[Begin ENTRIES SHOWN]
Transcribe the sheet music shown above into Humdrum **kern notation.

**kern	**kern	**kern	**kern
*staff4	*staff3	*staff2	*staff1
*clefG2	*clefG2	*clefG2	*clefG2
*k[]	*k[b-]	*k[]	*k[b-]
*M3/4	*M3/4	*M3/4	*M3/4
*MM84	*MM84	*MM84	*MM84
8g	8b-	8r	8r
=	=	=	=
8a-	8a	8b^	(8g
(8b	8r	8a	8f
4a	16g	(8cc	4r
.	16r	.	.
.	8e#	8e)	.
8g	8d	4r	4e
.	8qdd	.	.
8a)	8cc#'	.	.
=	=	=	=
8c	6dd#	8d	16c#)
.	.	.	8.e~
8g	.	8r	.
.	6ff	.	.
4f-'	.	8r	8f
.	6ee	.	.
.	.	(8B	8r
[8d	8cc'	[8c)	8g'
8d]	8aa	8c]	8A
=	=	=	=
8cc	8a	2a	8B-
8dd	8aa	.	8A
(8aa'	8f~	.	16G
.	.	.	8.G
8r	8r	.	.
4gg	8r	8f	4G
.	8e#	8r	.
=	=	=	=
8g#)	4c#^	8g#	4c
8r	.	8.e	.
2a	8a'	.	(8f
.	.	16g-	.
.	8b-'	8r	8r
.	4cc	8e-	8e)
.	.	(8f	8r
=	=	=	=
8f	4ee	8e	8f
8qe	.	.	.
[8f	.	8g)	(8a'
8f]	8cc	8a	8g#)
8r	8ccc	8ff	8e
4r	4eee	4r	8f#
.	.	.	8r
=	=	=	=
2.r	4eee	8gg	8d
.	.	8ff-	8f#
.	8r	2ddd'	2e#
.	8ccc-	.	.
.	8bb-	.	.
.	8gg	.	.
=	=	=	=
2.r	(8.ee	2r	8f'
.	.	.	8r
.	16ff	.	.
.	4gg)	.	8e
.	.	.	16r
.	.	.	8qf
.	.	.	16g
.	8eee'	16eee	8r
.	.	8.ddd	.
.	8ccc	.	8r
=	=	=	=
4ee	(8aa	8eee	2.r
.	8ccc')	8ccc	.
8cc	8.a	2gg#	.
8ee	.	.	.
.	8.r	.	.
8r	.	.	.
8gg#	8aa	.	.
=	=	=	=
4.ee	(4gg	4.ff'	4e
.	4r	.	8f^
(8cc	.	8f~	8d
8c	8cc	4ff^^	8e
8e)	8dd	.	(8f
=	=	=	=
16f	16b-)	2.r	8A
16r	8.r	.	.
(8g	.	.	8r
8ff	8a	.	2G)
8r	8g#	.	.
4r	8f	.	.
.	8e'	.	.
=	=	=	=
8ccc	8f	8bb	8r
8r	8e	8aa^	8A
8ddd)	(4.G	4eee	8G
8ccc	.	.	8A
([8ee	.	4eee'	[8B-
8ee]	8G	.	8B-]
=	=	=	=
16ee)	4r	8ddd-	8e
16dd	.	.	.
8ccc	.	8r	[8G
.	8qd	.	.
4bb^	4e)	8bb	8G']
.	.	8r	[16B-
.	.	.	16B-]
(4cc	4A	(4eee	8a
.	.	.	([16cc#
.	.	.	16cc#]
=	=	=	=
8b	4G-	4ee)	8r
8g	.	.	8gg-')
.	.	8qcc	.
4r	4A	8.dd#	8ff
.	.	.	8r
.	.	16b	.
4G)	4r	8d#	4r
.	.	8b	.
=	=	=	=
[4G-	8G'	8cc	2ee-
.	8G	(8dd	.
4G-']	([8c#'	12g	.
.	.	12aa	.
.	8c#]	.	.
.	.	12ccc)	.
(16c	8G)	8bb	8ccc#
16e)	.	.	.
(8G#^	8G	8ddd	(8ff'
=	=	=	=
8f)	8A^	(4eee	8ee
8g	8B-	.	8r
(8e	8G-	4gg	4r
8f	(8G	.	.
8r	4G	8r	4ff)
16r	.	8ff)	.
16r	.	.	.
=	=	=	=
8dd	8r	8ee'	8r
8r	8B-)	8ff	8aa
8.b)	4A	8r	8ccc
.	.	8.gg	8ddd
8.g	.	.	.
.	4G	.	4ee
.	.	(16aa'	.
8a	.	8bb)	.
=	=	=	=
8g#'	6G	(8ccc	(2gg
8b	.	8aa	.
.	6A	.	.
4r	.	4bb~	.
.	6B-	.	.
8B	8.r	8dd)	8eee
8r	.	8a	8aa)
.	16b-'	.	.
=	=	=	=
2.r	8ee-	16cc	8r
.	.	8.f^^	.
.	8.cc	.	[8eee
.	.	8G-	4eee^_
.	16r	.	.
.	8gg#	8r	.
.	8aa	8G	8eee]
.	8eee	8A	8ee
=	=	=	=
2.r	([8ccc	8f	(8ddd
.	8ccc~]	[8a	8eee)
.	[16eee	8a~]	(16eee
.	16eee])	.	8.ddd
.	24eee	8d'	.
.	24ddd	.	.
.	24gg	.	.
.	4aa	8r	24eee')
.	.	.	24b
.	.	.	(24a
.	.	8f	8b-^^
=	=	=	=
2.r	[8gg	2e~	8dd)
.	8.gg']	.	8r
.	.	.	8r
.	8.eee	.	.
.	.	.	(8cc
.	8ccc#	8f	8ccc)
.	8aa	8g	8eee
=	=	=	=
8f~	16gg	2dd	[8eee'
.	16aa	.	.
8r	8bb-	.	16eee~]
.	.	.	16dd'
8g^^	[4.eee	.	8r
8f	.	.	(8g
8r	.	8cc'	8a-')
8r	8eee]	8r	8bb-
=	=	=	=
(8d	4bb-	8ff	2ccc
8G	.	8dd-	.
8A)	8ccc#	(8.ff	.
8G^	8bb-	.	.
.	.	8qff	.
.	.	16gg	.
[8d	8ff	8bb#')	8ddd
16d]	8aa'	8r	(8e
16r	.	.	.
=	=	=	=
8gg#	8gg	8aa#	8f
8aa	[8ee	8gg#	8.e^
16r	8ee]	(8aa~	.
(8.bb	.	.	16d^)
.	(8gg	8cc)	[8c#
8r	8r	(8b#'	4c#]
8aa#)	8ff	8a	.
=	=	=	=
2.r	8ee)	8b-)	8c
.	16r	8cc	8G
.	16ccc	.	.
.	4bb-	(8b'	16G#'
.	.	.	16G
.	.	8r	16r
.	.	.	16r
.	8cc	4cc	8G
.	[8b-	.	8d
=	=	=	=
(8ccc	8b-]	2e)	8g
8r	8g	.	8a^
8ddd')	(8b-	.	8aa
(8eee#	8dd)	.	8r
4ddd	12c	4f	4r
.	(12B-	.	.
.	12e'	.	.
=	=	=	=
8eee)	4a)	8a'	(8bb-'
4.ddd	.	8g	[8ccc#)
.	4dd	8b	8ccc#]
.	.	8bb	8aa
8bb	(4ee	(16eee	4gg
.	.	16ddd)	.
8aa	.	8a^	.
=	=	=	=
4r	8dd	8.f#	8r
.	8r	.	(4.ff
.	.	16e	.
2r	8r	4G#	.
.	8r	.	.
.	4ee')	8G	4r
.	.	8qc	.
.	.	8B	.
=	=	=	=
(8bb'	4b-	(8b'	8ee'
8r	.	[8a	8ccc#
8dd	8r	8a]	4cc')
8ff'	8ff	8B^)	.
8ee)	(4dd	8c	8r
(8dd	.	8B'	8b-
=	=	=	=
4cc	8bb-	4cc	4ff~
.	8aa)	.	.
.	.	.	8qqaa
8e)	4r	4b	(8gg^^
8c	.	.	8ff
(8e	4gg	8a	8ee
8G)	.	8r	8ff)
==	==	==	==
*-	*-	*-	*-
[End ENTRIES SHOWN]
**WHAT YOU NEED TO DO:** Count the lines in the records that contain the string "kern", matching case exactly, and give only the number.

**TASK SOLUTION:** 2